==== Exercise input

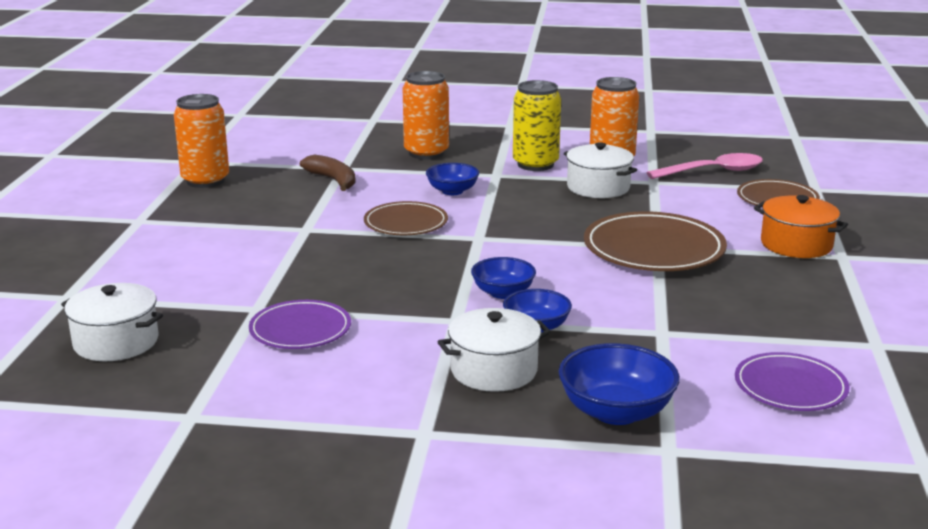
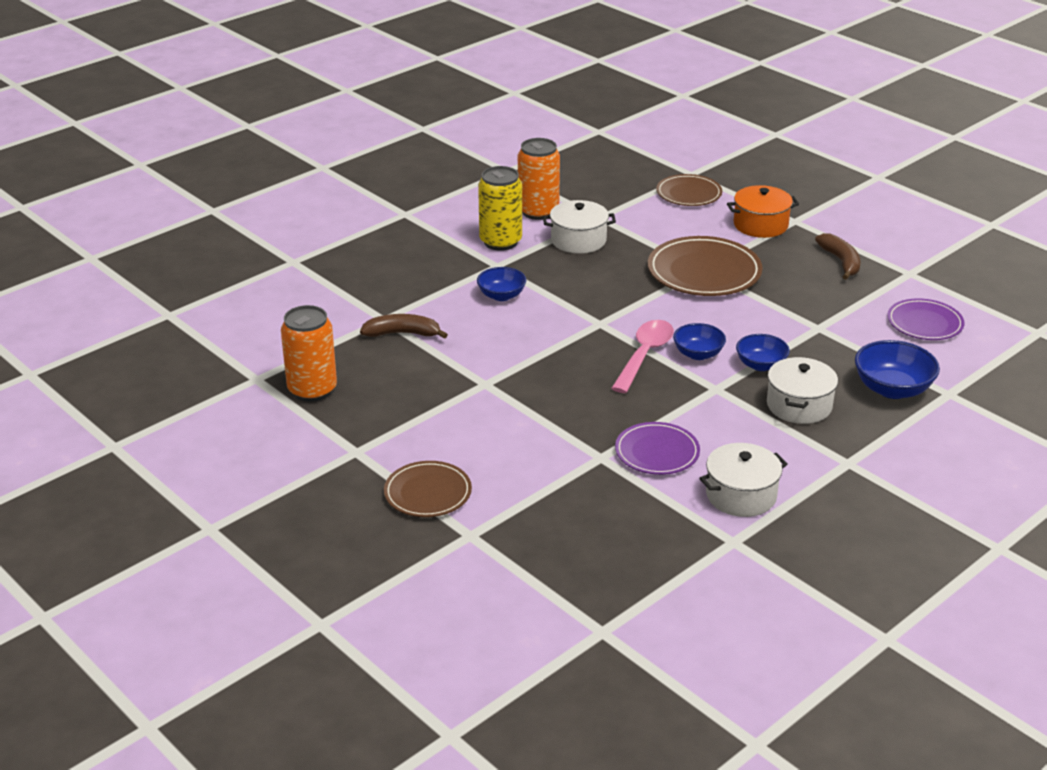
camera: 50 degrees left, 10 degrees up
(116, 342) = (582, 536): white pot -> white pot (741, 495)
(406, 223) = (534, 339): brown plate -> brown plate (428, 493)
(426, 153) = (408, 272): orange can -> none
(713, 171) = (613, 189): pink spoon -> pink spoon (644, 355)
(816, 302) = (841, 262): none -> brown banana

========

- [Your task]: The entries above are to be repeated exactly, except for any pictures.

- [Result of the task]:
camera: 50 degrees left, 10 degrees up
(116, 342) = (582, 536): white pot -> white pot (741, 495)
(406, 223) = (534, 339): brown plate -> brown plate (428, 493)
(426, 153) = (408, 272): orange can -> none
(713, 171) = (613, 189): pink spoon -> pink spoon (644, 355)
(816, 302) = (841, 262): none -> brown banana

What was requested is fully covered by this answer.